_Exercise objective:_
Your task is to repeat exactly the lines below between the line holding "C1: 6.8nF (GND, n5) -> 3.3nF (GND, n5)" and the line holding "R5: 47k (VCC, n5) -> 47k (VCC, n6)", inclusive, and only those.

_Input data:_
##############################
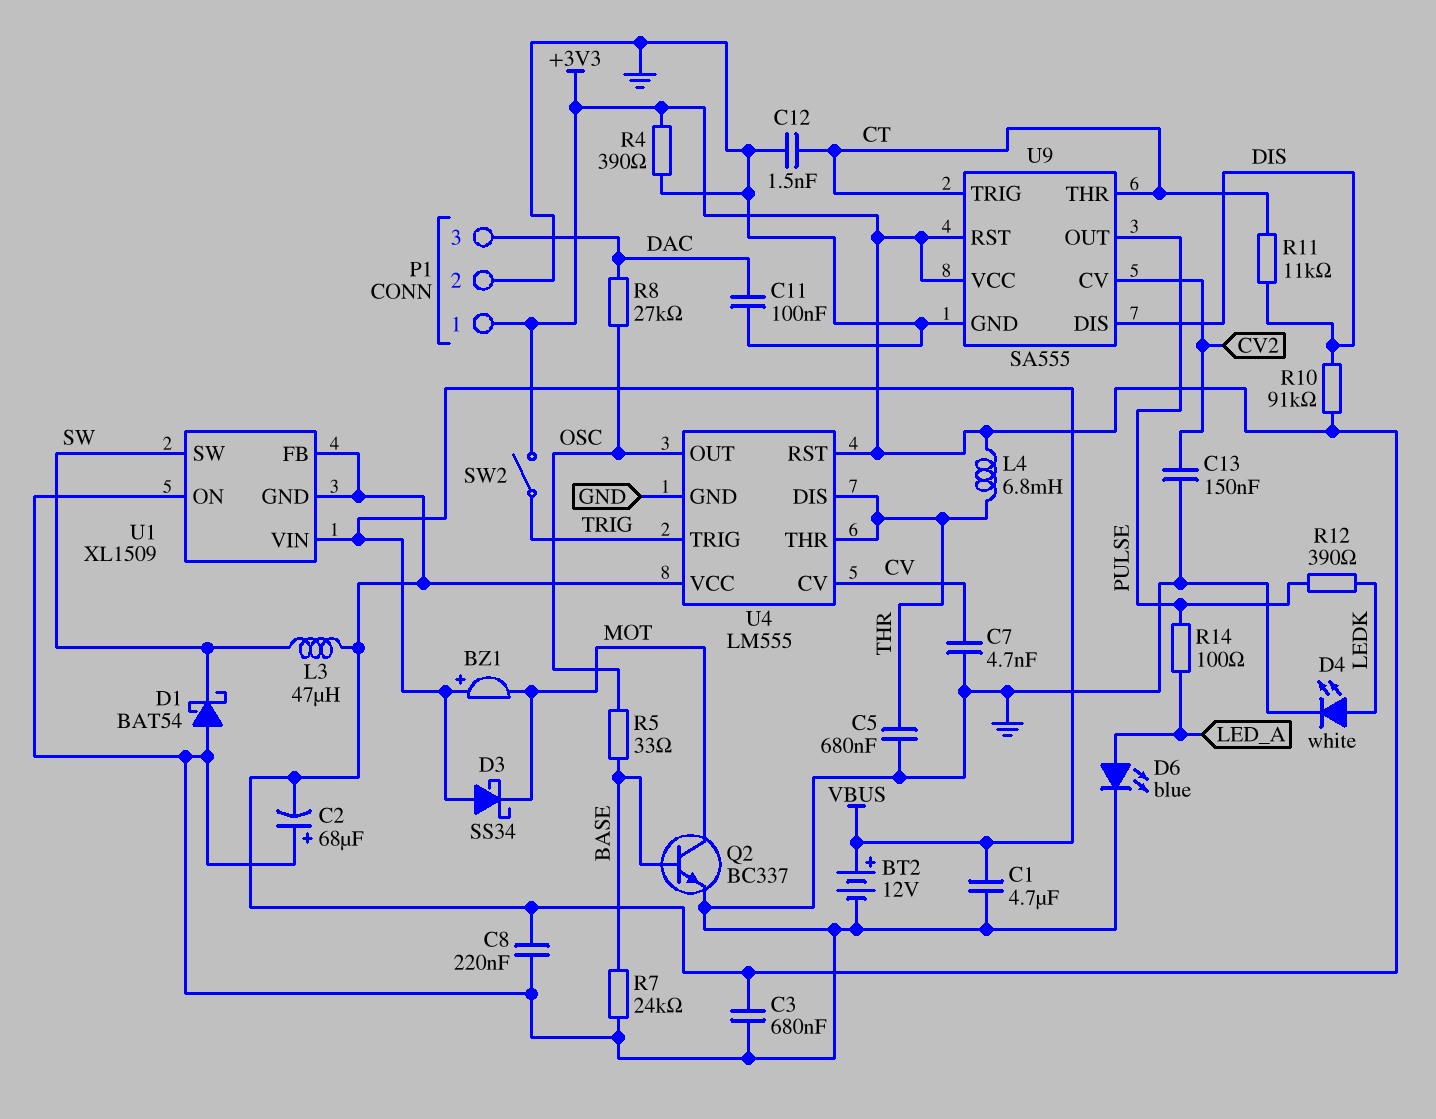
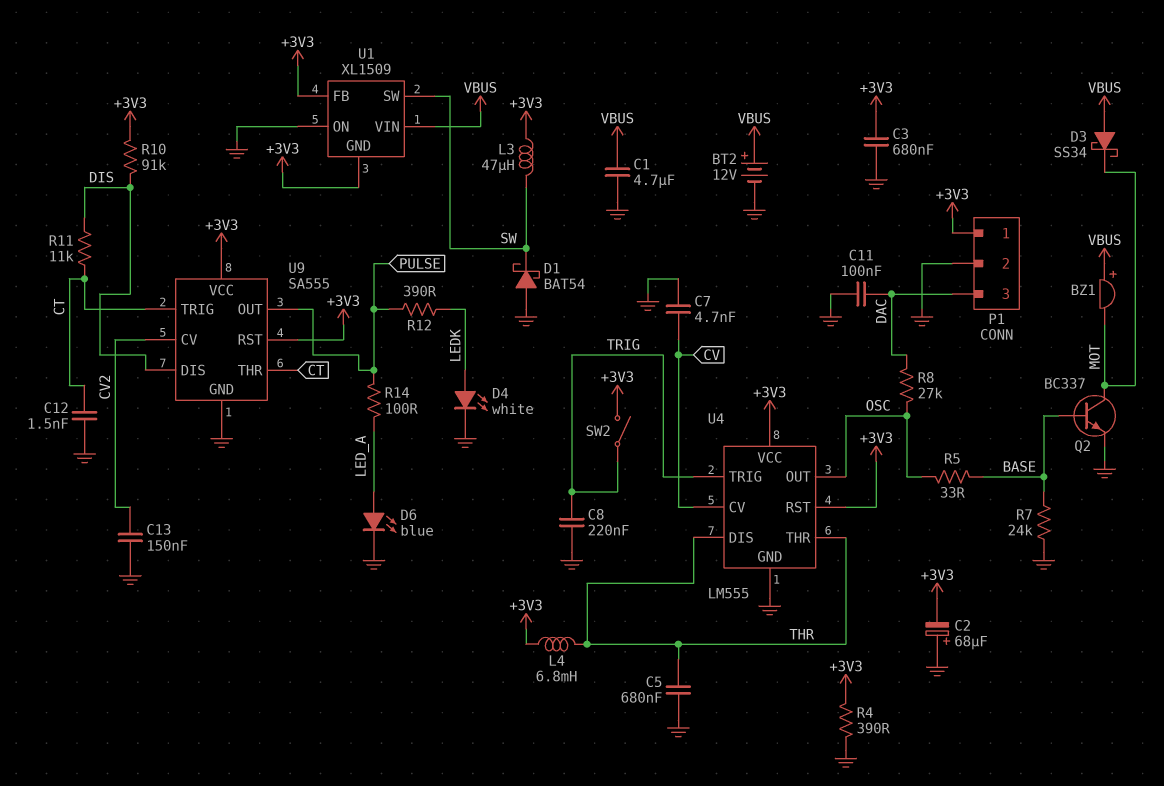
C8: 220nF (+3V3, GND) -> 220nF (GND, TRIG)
##############################
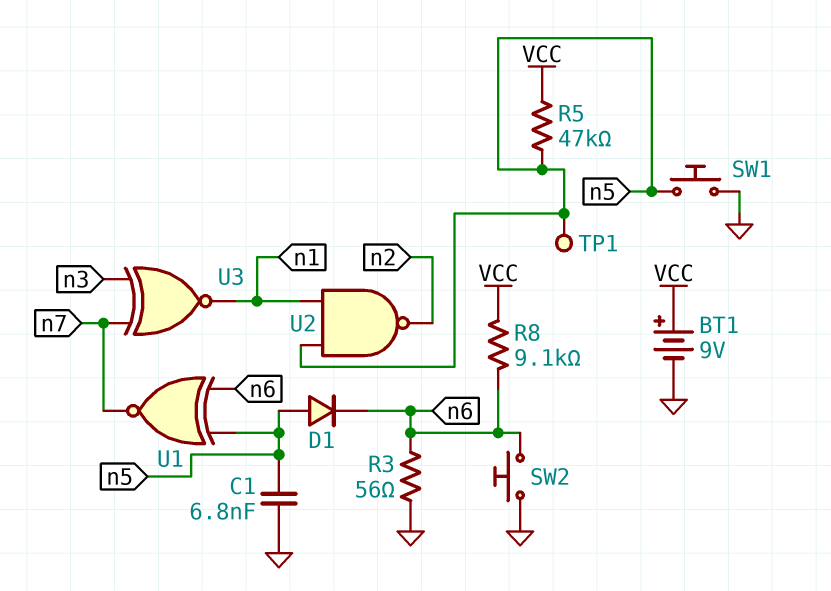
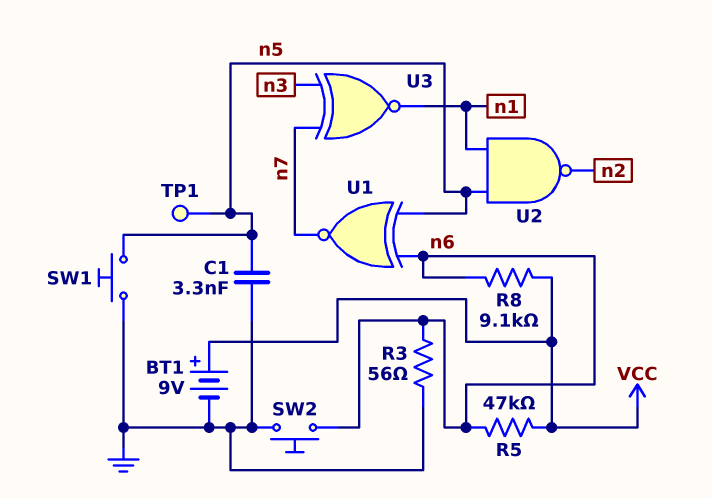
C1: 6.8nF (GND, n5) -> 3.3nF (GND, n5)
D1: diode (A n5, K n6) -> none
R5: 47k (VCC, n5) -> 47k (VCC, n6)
##############################
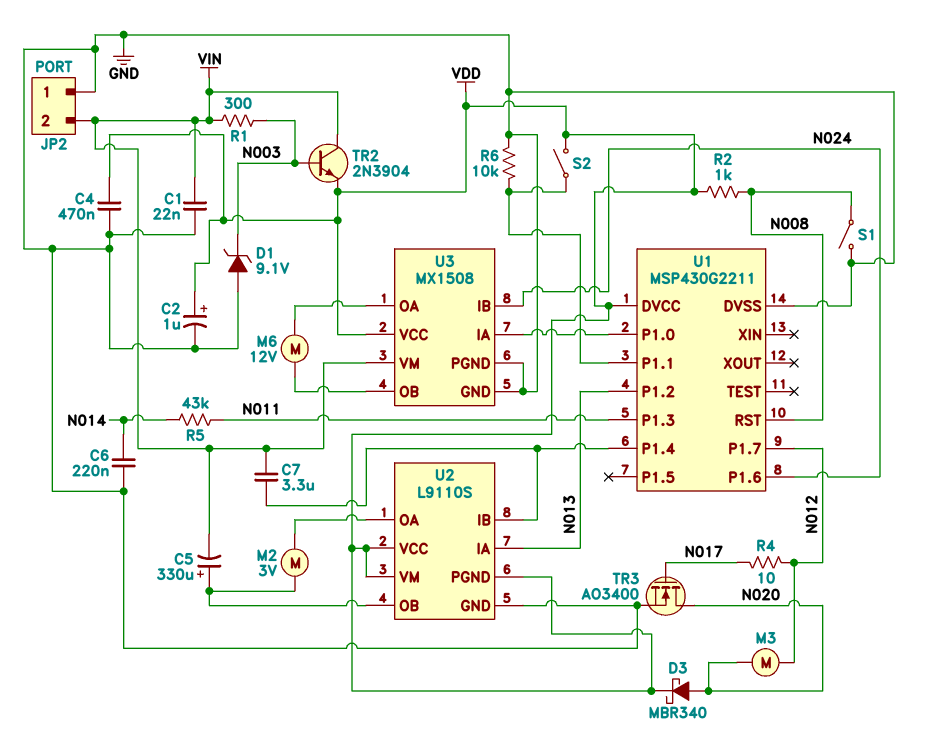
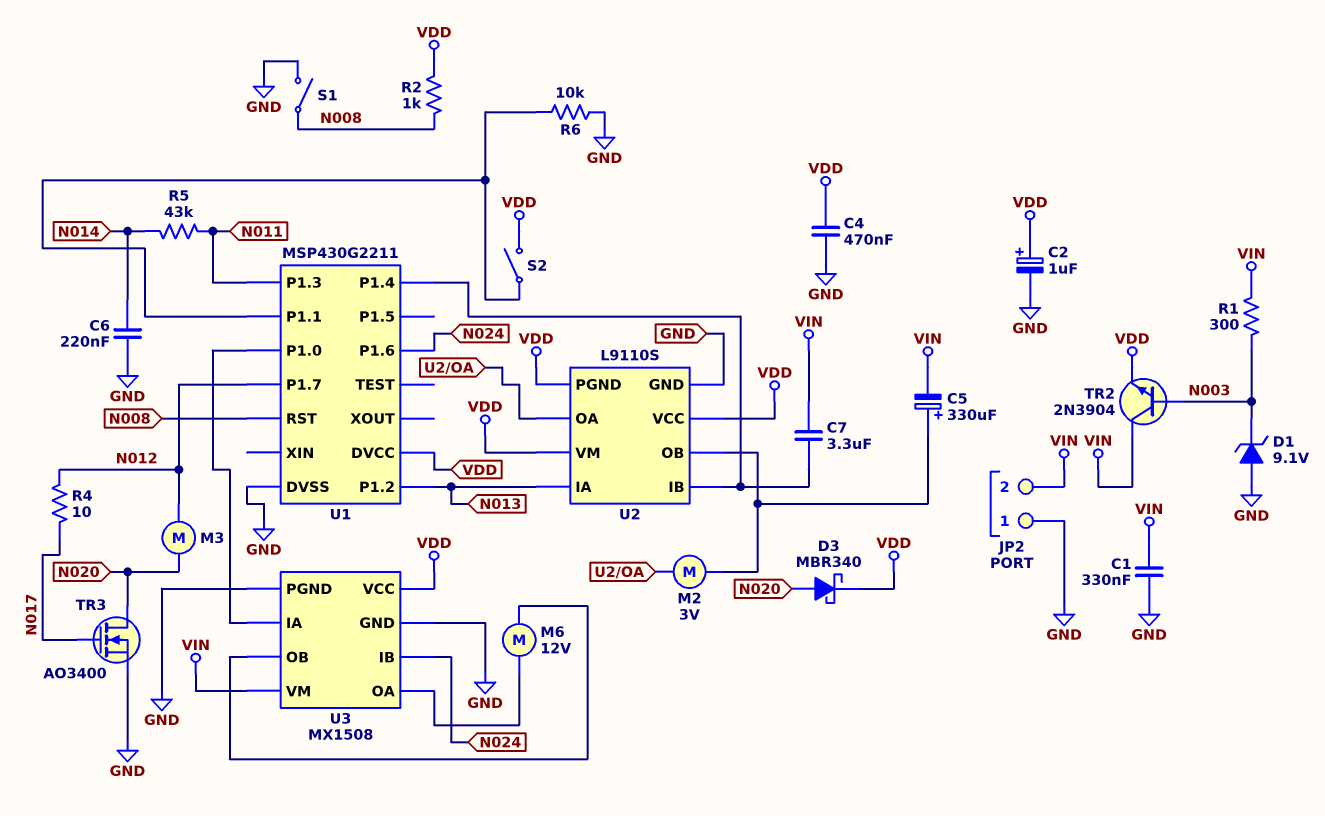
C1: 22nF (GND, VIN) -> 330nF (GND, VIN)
##############################
_Task result:_
C1: 6.8nF (GND, n5) -> 3.3nF (GND, n5)
D1: diode (A n5, K n6) -> none
R5: 47k (VCC, n5) -> 47k (VCC, n6)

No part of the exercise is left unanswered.